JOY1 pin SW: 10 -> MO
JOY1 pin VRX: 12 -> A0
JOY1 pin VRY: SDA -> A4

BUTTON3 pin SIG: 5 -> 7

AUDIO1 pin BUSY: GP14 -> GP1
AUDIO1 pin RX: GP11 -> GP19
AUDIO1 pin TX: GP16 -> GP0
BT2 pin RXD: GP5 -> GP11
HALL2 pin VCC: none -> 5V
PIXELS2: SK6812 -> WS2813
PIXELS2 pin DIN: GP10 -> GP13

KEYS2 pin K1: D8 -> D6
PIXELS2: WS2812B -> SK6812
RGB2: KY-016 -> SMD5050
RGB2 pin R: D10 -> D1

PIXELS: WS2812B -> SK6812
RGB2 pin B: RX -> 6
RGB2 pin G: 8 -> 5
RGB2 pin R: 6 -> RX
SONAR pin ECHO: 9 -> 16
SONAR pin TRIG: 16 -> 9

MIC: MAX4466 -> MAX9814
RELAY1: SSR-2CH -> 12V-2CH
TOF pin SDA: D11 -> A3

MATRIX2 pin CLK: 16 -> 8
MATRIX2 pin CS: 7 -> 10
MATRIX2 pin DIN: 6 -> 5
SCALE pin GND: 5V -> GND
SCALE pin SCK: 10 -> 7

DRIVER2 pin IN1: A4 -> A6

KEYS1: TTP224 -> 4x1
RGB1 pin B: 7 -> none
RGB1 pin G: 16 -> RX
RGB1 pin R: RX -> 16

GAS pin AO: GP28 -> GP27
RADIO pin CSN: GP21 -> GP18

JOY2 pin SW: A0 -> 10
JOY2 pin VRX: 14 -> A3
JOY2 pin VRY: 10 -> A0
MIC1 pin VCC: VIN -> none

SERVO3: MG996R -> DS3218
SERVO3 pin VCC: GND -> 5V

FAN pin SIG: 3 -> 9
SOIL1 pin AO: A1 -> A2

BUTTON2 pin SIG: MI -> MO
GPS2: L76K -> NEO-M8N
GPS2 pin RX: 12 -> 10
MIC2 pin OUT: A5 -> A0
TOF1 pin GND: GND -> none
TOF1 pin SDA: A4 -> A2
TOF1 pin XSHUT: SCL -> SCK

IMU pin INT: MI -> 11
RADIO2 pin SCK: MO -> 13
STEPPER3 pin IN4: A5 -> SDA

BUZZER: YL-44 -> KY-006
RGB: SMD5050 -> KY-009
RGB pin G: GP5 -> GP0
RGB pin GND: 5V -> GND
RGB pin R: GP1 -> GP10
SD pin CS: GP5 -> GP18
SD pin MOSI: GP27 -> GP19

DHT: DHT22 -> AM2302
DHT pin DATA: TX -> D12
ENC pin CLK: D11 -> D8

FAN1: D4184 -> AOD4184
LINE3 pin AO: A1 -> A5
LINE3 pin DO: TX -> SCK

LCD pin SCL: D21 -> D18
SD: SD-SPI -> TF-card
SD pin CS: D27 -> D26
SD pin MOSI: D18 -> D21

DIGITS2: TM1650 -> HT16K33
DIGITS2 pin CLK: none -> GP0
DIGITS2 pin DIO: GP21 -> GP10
□ □ □ □ □
Each entry should be retyped exactly as given.

JOY1 pin SW: 10 -> MO
JOY1 pin VRX: 12 -> A0
JOY1 pin VRY: SDA -> A4

BUTTON3 pin SIG: 5 -> 7

AUDIO1 pin BUSY: GP14 -> GP1
AUDIO1 pin RX: GP11 -> GP19
AUDIO1 pin TX: GP16 -> GP0
BT2 pin RXD: GP5 -> GP11
HALL2 pin VCC: none -> 5V
PIXELS2: SK6812 -> WS2813
PIXELS2 pin DIN: GP10 -> GP13

KEYS2 pin K1: D8 -> D6
PIXELS2: WS2812B -> SK6812
RGB2: KY-016 -> SMD5050
RGB2 pin R: D10 -> D1

PIXELS: WS2812B -> SK6812
RGB2 pin B: RX -> 6
RGB2 pin G: 8 -> 5
RGB2 pin R: 6 -> RX
SONAR pin ECHO: 9 -> 16
SONAR pin TRIG: 16 -> 9

MIC: MAX4466 -> MAX9814
RELAY1: SSR-2CH -> 12V-2CH
TOF pin SDA: D11 -> A3

MATRIX2 pin CLK: 16 -> 8
MATRIX2 pin CS: 7 -> 10
MATRIX2 pin DIN: 6 -> 5
SCALE pin GND: 5V -> GND
SCALE pin SCK: 10 -> 7

DRIVER2 pin IN1: A4 -> A6

KEYS1: TTP224 -> 4x1
RGB1 pin B: 7 -> none
RGB1 pin G: 16 -> RX
RGB1 pin R: RX -> 16

GAS pin AO: GP28 -> GP27
RADIO pin CSN: GP21 -> GP18

JOY2 pin SW: A0 -> 10
JOY2 pin VRX: 14 -> A3
JOY2 pin VRY: 10 -> A0
MIC1 pin VCC: VIN -> none

SERVO3: MG996R -> DS3218
SERVO3 pin VCC: GND -> 5V

FAN pin SIG: 3 -> 9
SOIL1 pin AO: A1 -> A2

BUTTON2 pin SIG: MI -> MO
GPS2: L76K -> NEO-M8N
GPS2 pin RX: 12 -> 10
MIC2 pin OUT: A5 -> A0
TOF1 pin GND: GND -> none
TOF1 pin SDA: A4 -> A2
TOF1 pin XSHUT: SCL -> SCK

IMU pin INT: MI -> 11
RADIO2 pin SCK: MO -> 13
STEPPER3 pin IN4: A5 -> SDA

BUZZER: YL-44 -> KY-006
RGB: SMD5050 -> KY-009
RGB pin G: GP5 -> GP0
RGB pin GND: 5V -> GND
RGB pin R: GP1 -> GP10
SD pin CS: GP5 -> GP18
SD pin MOSI: GP27 -> GP19

DHT: DHT22 -> AM2302
DHT pin DATA: TX -> D12
ENC pin CLK: D11 -> D8

FAN1: D4184 -> AOD4184
LINE3 pin AO: A1 -> A5
LINE3 pin DO: TX -> SCK

LCD pin SCL: D21 -> D18
SD: SD-SPI -> TF-card
SD pin CS: D27 -> D26
SD pin MOSI: D18 -> D21

DIGITS2: TM1650 -> HT16K33
DIGITS2 pin CLK: none -> GP0
DIGITS2 pin DIO: GP21 -> GP10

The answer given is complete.